**YOUR TASK:**
Search the material for the word "DGND" and copy each line that holds it.

**DATA SUPPLIED:**
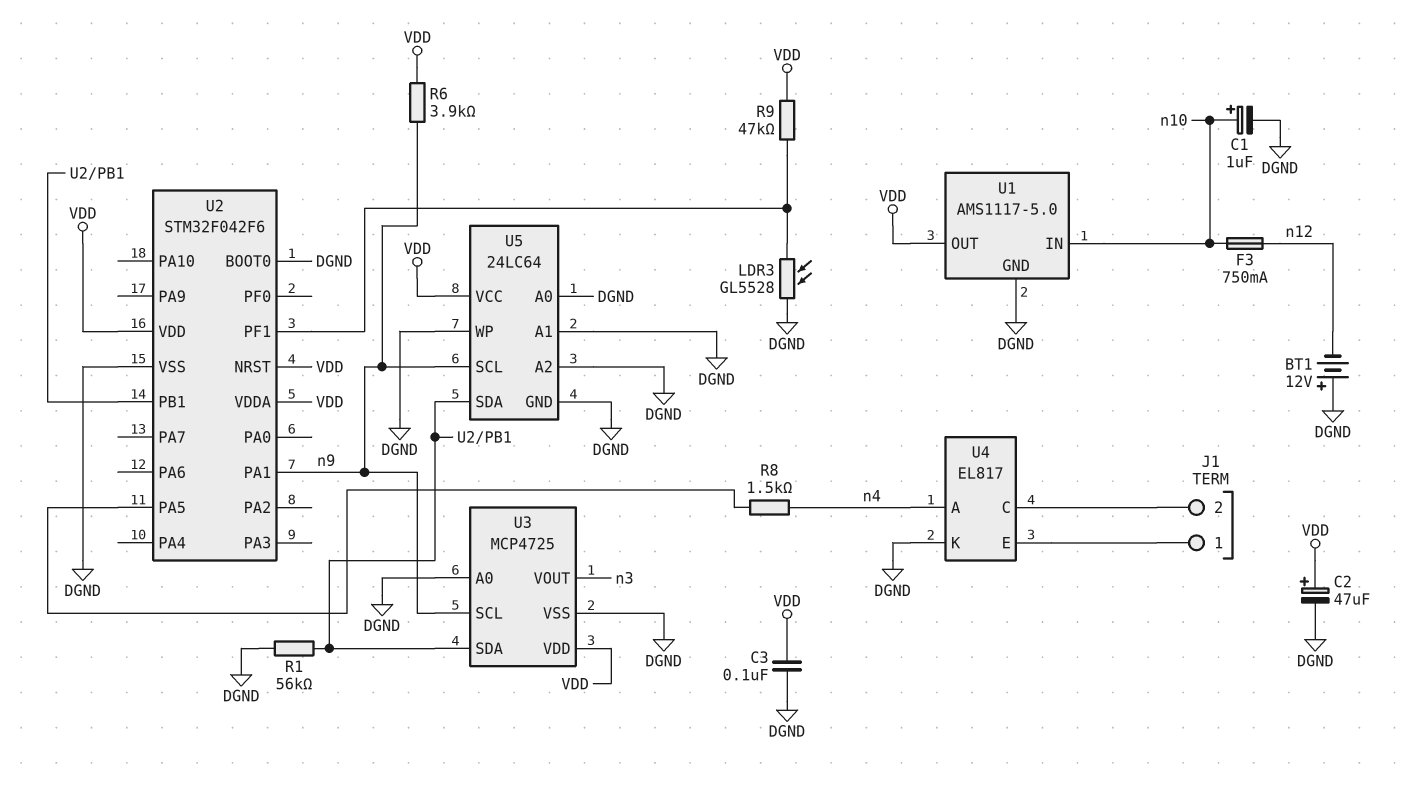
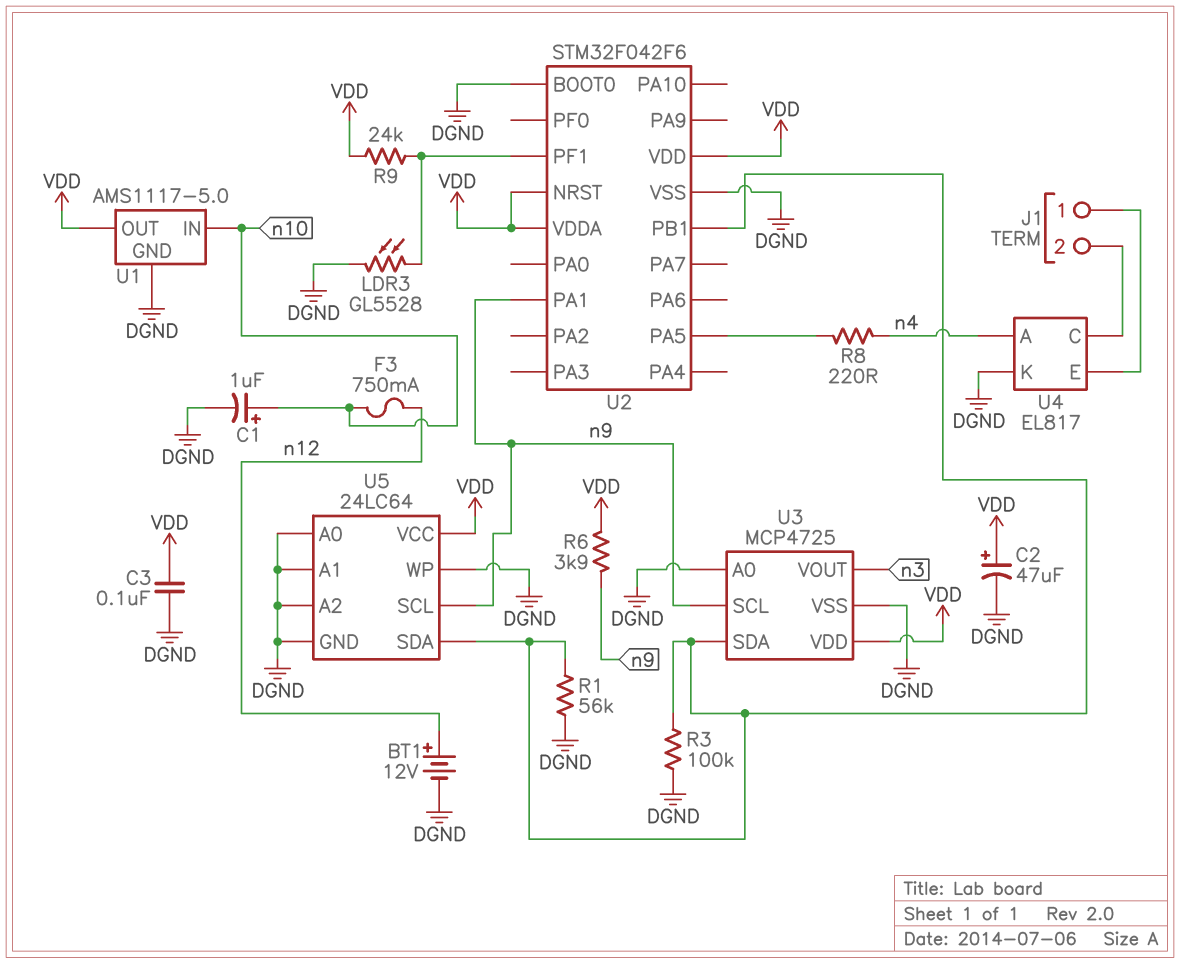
BT1: 12V (plus DGND, minus n12) -> 12V (plus n12, minus DGND)
R3: none -> 100k (DGND, U2/PB1)
R8: 1.5k (U2/PA5, n4) -> 220 (U2/PA5, n4)
R9: 47k (U2/PF1, VDD) -> 24k (U2/PF1, VDD)

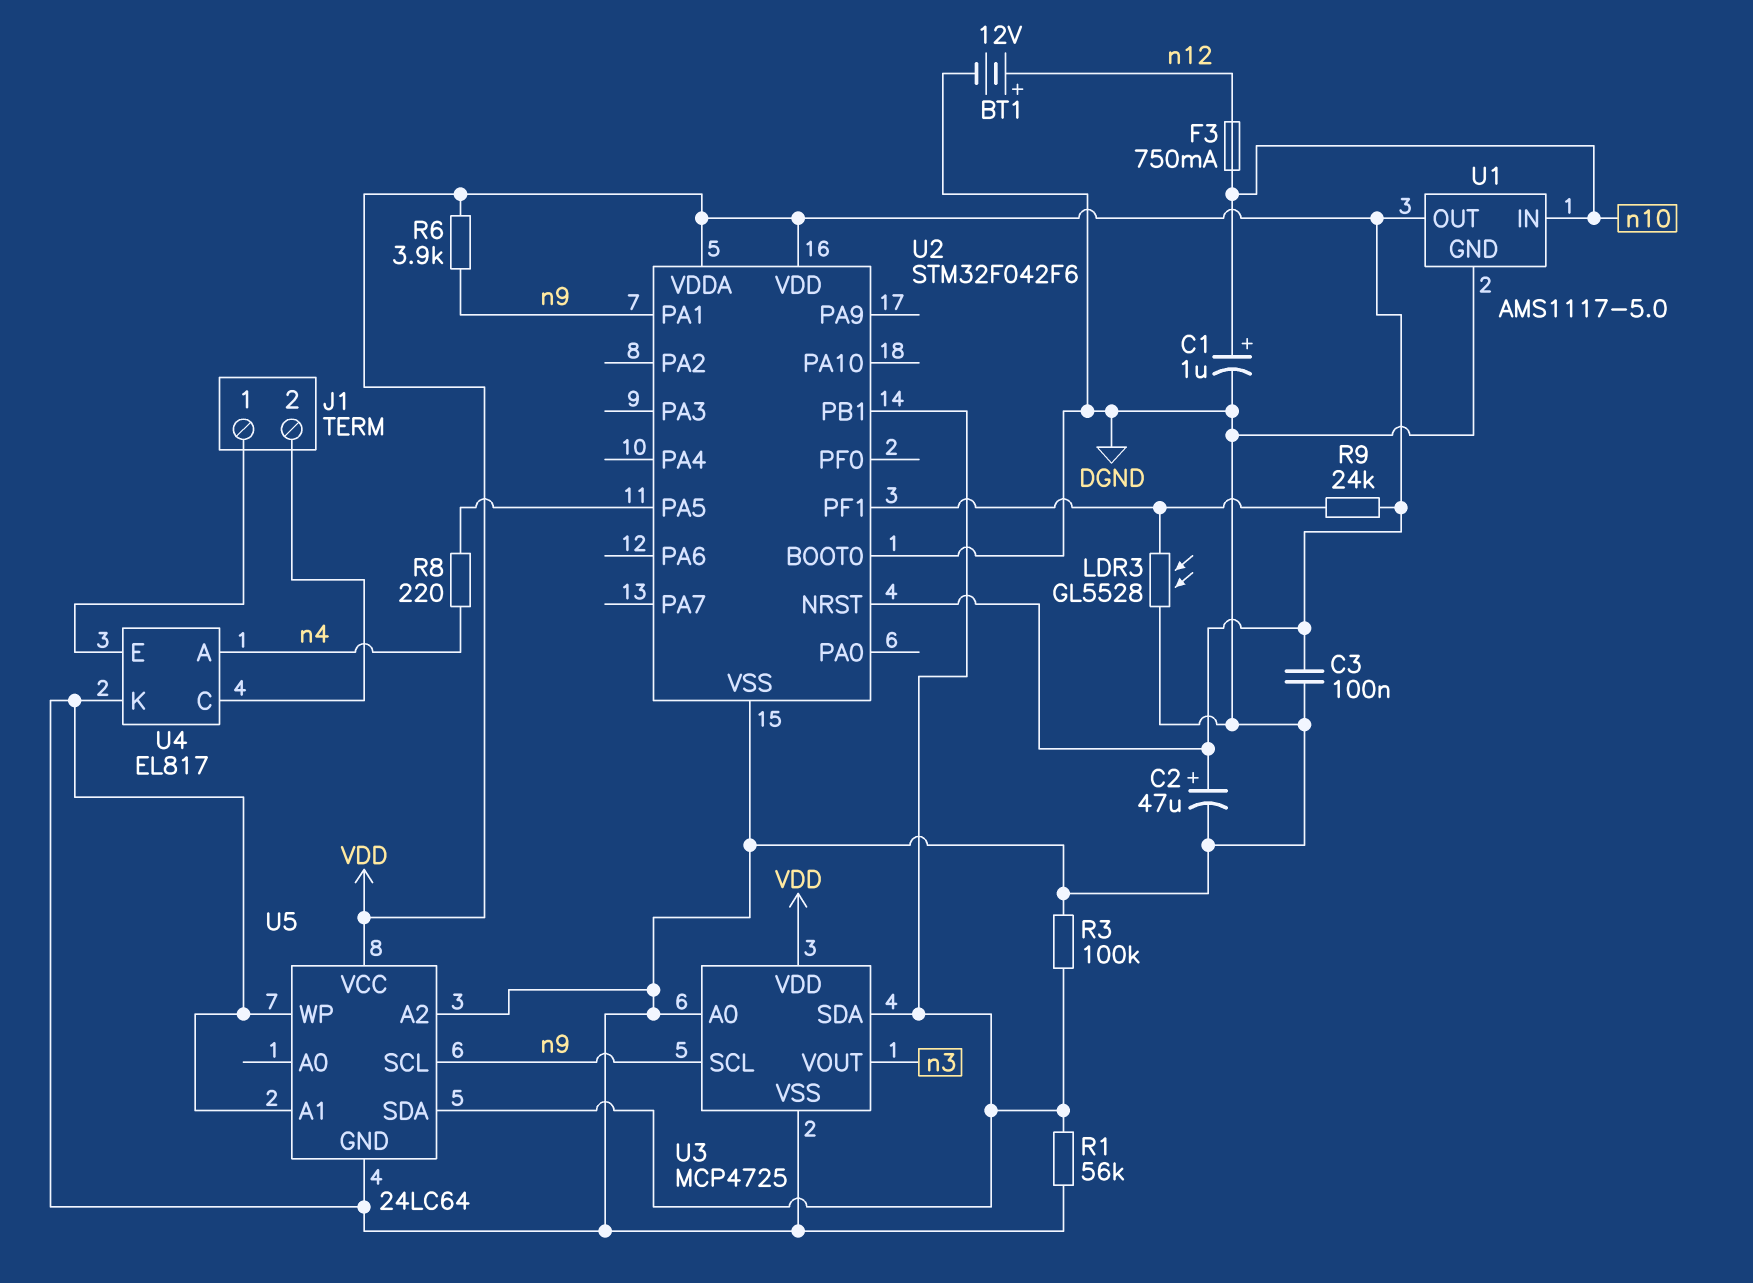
U5 pin A0: DGND -> none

**TASK OUTPUT:**
BT1: 12V (plus DGND, minus n12) -> 12V (plus n12, minus DGND)
R3: none -> 100k (DGND, U2/PB1)
U5 pin A0: DGND -> none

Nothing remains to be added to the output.